Items from a dataset:
====
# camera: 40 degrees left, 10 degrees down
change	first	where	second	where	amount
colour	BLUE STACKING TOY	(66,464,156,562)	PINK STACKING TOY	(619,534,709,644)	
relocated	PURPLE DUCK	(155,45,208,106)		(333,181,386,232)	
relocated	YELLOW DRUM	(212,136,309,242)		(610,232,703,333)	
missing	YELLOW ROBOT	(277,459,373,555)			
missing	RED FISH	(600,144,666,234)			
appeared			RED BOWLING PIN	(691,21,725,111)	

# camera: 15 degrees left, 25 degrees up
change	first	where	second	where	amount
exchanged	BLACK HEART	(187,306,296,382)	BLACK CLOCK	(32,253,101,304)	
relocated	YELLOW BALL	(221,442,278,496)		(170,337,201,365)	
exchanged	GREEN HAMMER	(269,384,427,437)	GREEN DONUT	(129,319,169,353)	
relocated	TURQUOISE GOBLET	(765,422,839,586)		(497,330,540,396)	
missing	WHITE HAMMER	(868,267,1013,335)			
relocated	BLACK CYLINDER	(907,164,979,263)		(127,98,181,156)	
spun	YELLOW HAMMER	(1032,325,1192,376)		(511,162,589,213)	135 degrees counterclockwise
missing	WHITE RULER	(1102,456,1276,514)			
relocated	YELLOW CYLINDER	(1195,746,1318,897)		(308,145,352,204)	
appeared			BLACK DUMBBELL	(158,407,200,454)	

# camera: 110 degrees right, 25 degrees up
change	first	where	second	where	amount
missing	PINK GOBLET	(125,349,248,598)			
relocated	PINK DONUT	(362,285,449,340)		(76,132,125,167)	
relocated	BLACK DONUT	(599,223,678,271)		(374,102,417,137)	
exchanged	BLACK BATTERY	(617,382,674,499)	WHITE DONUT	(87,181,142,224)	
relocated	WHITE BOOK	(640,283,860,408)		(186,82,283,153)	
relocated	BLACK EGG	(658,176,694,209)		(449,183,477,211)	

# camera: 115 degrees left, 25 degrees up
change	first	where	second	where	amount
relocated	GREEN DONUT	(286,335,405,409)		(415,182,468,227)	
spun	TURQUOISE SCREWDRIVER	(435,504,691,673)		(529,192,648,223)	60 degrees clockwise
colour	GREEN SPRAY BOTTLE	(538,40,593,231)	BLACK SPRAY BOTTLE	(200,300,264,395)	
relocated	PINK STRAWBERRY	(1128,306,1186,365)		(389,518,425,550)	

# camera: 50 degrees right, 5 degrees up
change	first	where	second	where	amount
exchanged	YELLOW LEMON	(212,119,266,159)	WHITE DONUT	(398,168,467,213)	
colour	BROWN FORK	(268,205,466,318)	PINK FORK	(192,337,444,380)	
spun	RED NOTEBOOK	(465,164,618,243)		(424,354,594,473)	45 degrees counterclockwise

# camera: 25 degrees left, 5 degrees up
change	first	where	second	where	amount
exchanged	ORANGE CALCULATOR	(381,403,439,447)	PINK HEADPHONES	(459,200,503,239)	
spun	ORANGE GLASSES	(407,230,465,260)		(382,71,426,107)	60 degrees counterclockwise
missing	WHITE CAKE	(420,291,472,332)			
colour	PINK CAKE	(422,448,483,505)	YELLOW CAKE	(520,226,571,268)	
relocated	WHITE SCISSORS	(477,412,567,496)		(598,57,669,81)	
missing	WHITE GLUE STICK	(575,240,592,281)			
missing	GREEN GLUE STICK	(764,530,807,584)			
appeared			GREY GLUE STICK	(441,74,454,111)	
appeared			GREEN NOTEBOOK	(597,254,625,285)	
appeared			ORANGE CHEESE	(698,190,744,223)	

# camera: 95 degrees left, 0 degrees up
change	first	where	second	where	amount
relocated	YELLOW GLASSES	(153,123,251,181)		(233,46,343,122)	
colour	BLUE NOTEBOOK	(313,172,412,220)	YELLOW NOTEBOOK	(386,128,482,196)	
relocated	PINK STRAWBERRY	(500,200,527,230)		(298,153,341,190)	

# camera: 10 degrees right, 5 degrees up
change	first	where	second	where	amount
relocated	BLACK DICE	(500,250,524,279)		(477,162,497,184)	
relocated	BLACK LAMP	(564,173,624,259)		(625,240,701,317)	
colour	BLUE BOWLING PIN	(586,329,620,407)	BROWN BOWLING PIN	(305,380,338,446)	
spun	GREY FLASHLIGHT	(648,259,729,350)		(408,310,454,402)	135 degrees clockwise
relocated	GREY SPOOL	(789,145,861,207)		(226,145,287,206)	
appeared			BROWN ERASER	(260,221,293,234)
====
Task directions
Give back every entry, word for word.

Solution to this exercise
# camera: 40 degrees left, 10 degrees down
change	first	where	second	where	amount
colour	BLUE STACKING TOY	(66,464,156,562)	PINK STACKING TOY	(619,534,709,644)	
relocated	PURPLE DUCK	(155,45,208,106)		(333,181,386,232)	
relocated	YELLOW DRUM	(212,136,309,242)		(610,232,703,333)	
missing	YELLOW ROBOT	(277,459,373,555)			
missing	RED FISH	(600,144,666,234)			
appeared			RED BOWLING PIN	(691,21,725,111)	

# camera: 15 degrees left, 25 degrees up
change	first	where	second	where	amount
exchanged	BLACK HEART	(187,306,296,382)	BLACK CLOCK	(32,253,101,304)	
relocated	YELLOW BALL	(221,442,278,496)		(170,337,201,365)	
exchanged	GREEN HAMMER	(269,384,427,437)	GREEN DONUT	(129,319,169,353)	
relocated	TURQUOISE GOBLET	(765,422,839,586)		(497,330,540,396)	
missing	WHITE HAMMER	(868,267,1013,335)			
relocated	BLACK CYLINDER	(907,164,979,263)		(127,98,181,156)	
spun	YELLOW HAMMER	(1032,325,1192,376)		(511,162,589,213)	135 degrees counterclockwise
missing	WHITE RULER	(1102,456,1276,514)			
relocated	YELLOW CYLINDER	(1195,746,1318,897)		(308,145,352,204)	
appeared			BLACK DUMBBELL	(158,407,200,454)	

# camera: 110 degrees right, 25 degrees up
change	first	where	second	where	amount
missing	PINK GOBLET	(125,349,248,598)			
relocated	PINK DONUT	(362,285,449,340)		(76,132,125,167)	
relocated	BLACK DONUT	(599,223,678,271)		(374,102,417,137)	
exchanged	BLACK BATTERY	(617,382,674,499)	WHITE DONUT	(87,181,142,224)	
relocated	WHITE BOOK	(640,283,860,408)		(186,82,283,153)	
relocated	BLACK EGG	(658,176,694,209)		(449,183,477,211)	

# camera: 115 degrees left, 25 degrees up
change	first	where	second	where	amount
relocated	GREEN DONUT	(286,335,405,409)		(415,182,468,227)	
spun	TURQUOISE SCREWDRIVER	(435,504,691,673)		(529,192,648,223)	60 degrees clockwise
colour	GREEN SPRAY BOTTLE	(538,40,593,231)	BLACK SPRAY BOTTLE	(200,300,264,395)	
relocated	PINK STRAWBERRY	(1128,306,1186,365)		(389,518,425,550)	

# camera: 50 degrees right, 5 degrees up
change	first	where	second	where	amount
exchanged	YELLOW LEMON	(212,119,266,159)	WHITE DONUT	(398,168,467,213)	
colour	BROWN FORK	(268,205,466,318)	PINK FORK	(192,337,444,380)	
spun	RED NOTEBOOK	(465,164,618,243)		(424,354,594,473)	45 degrees counterclockwise

# camera: 25 degrees left, 5 degrees up
change	first	where	second	where	amount
exchanged	ORANGE CALCULATOR	(381,403,439,447)	PINK HEADPHONES	(459,200,503,239)	
spun	ORANGE GLASSES	(407,230,465,260)		(382,71,426,107)	60 degrees counterclockwise
missing	WHITE CAKE	(420,291,472,332)			
colour	PINK CAKE	(422,448,483,505)	YELLOW CAKE	(520,226,571,268)	
relocated	WHITE SCISSORS	(477,412,567,496)		(598,57,669,81)	
missing	WHITE GLUE STICK	(575,240,592,281)			
missing	GREEN GLUE STICK	(764,530,807,584)			
appeared			GREY GLUE STICK	(441,74,454,111)	
appeared			GREEN NOTEBOOK	(597,254,625,285)	
appeared			ORANGE CHEESE	(698,190,744,223)	

# camera: 95 degrees left, 0 degrees up
change	first	where	second	where	amount
relocated	YELLOW GLASSES	(153,123,251,181)		(233,46,343,122)	
colour	BLUE NOTEBOOK	(313,172,412,220)	YELLOW NOTEBOOK	(386,128,482,196)	
relocated	PINK STRAWBERRY	(500,200,527,230)		(298,153,341,190)	

# camera: 10 degrees right, 5 degrees up
change	first	where	second	where	amount
relocated	BLACK DICE	(500,250,524,279)		(477,162,497,184)	
relocated	BLACK LAMP	(564,173,624,259)		(625,240,701,317)	
colour	BLUE BOWLING PIN	(586,329,620,407)	BROWN BOWLING PIN	(305,380,338,446)	
spun	GREY FLASHLIGHT	(648,259,729,350)		(408,310,454,402)	135 degrees clockwise
relocated	GREY SPOOL	(789,145,861,207)		(226,145,287,206)	
appeared			BROWN ERASER	(260,221,293,234)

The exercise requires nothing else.